| Data |

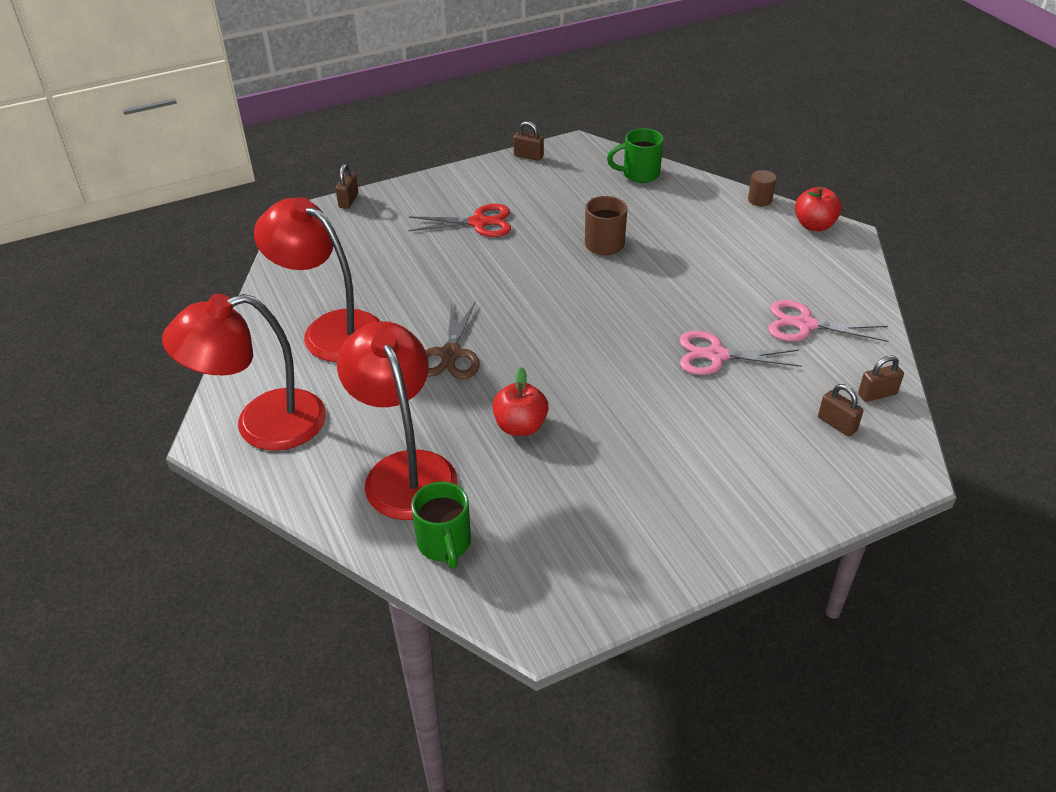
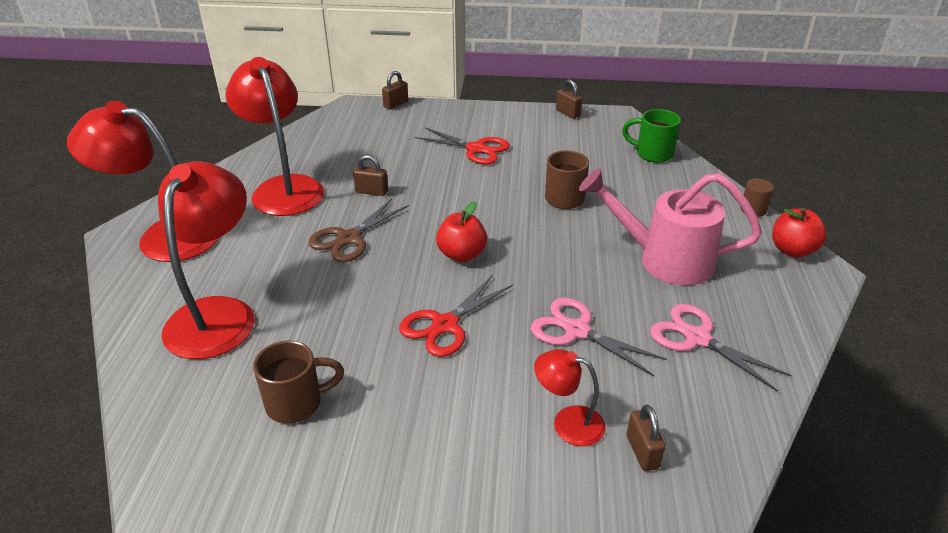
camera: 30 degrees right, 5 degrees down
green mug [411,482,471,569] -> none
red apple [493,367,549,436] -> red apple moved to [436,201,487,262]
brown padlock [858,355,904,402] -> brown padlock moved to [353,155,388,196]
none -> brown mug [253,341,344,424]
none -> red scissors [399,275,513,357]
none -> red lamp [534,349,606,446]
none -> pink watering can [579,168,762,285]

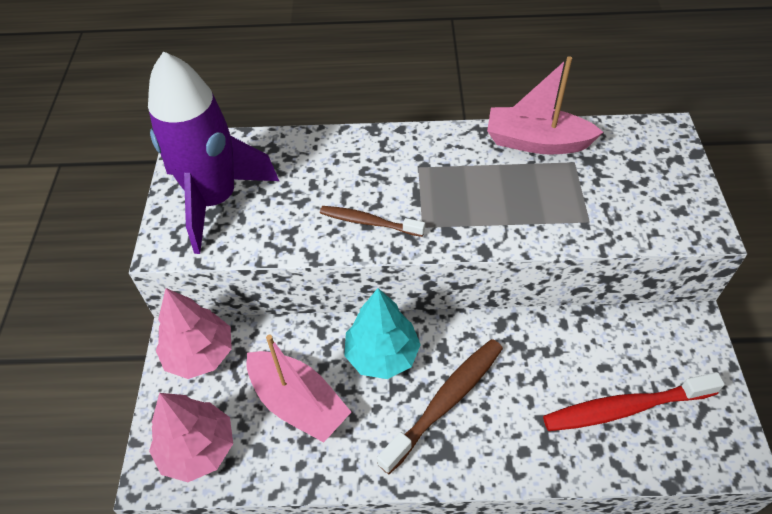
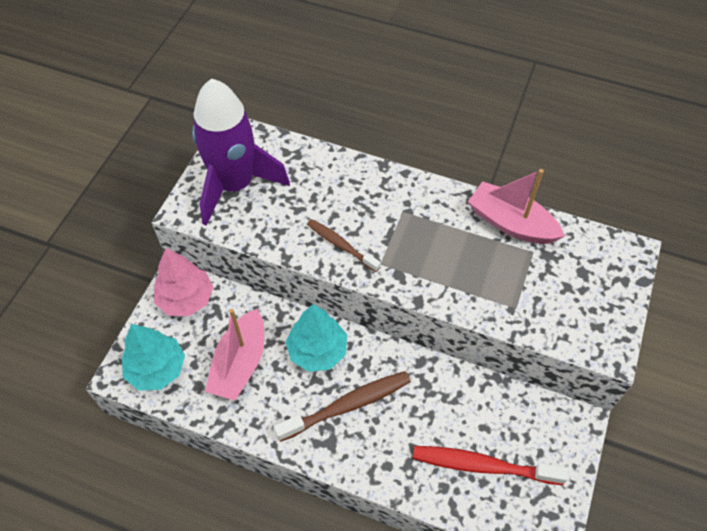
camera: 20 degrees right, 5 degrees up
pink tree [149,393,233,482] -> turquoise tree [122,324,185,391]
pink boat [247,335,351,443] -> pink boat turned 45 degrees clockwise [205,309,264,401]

| What the task asks |
Reproduce the entire listing exactly, but omit any pictures.

| Written solution |
camera: 30 degrees right, 5 degrees down
green mug [411,482,471,569] -> none
red apple [493,367,549,436] -> red apple moved to [436,201,487,262]
brown padlock [858,355,904,402] -> brown padlock moved to [353,155,388,196]
none -> brown mug [253,341,344,424]
none -> red scissors [399,275,513,357]
none -> red lamp [534,349,606,446]
none -> pink watering can [579,168,762,285]

camera: 20 degrees right, 5 degrees up
pink tree [149,393,233,482] -> turquoise tree [122,324,185,391]
pink boat [247,335,351,443] -> pink boat turned 45 degrees clockwise [205,309,264,401]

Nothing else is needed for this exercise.